[[ Records provided open ]]

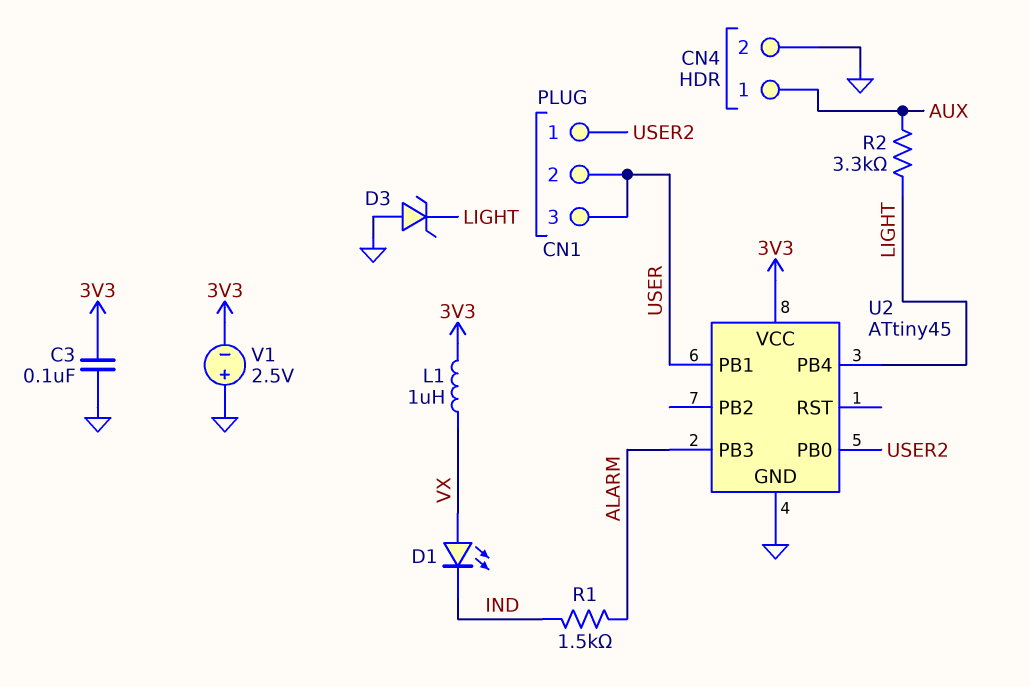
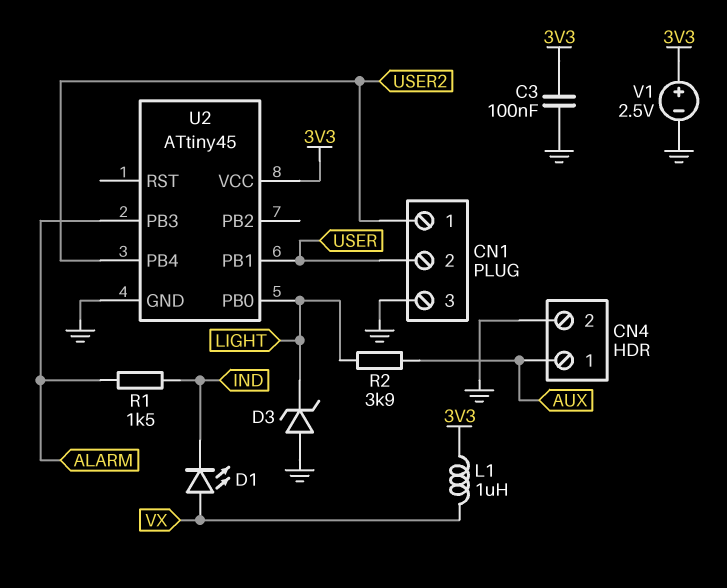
CN1 pin 3: USER -> GND
R2: 3.3k (AUX, LIGHT) -> 3.9k (AUX, LIGHT)
U2 pin PB0: USER2 -> LIGHT
U2 pin PB4: LIGHT -> USER2
V1: 2.5V (plus GND, minus 3V3) -> 2.5V (plus 3V3, minus GND)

[[ Records provided closed ]]

The problem: Your reply should be nothing but the lines from the one containing "R2: 3.3k (AUX, LIGHT) -> 3.9k (AUX, LIGHT)" through the last line above, copied exactly; please include both ends.

Task solution:
R2: 3.3k (AUX, LIGHT) -> 3.9k (AUX, LIGHT)
U2 pin PB0: USER2 -> LIGHT
U2 pin PB4: LIGHT -> USER2
V1: 2.5V (plus GND, minus 3V3) -> 2.5V (plus 3V3, minus GND)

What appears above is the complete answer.